§ **Dataset section**:
----------

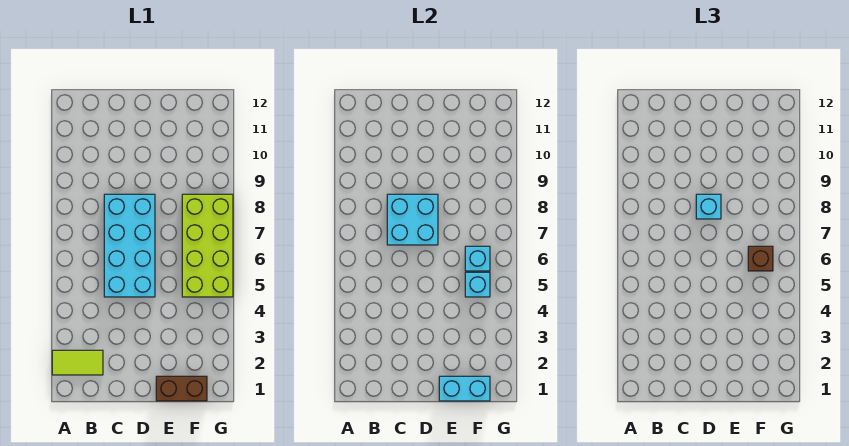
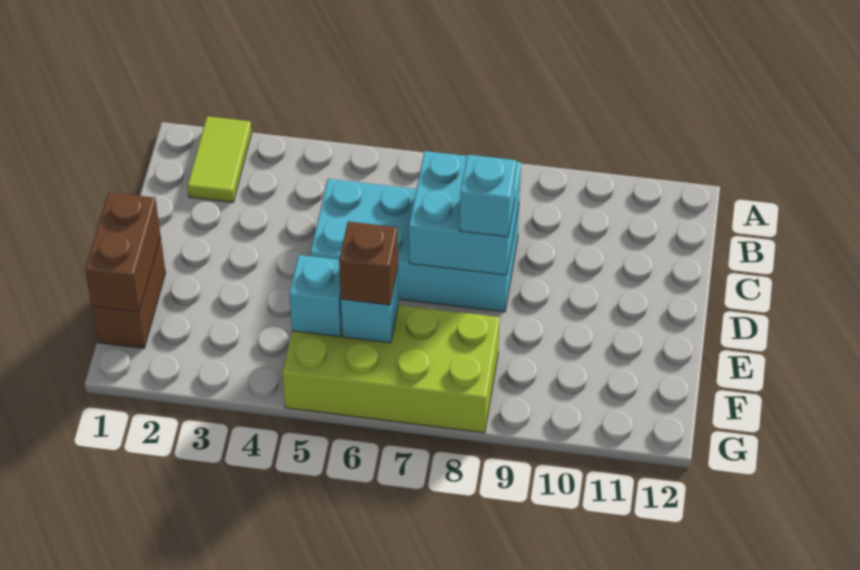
cyan brick E1:F1 level 2 -> brown brick E1:F1 level 2

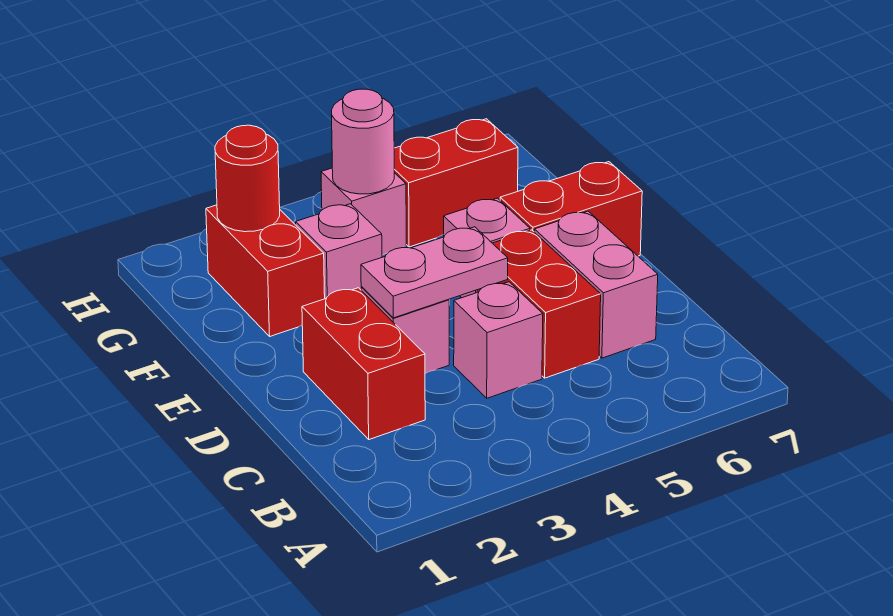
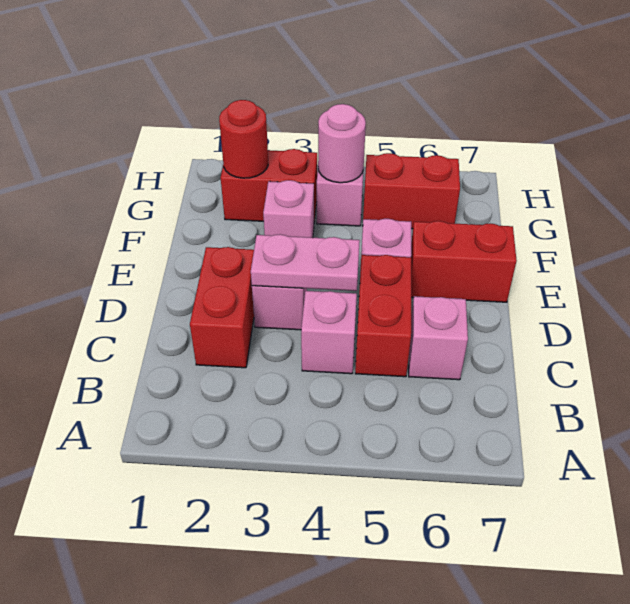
pink brick C6:D6 level 1 -> pink brick C6 level 1
red brick F2:G2 level 1 -> red brick G2:G3 level 1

----------

§ **Task item**:
The copy must match the listing above exactly but contain no pictures.

§ **Reply**:
cyan brick E1:F1 level 2 -> brown brick E1:F1 level 2

pink brick C6:D6 level 1 -> pink brick C6 level 1
red brick F2:G2 level 1 -> red brick G2:G3 level 1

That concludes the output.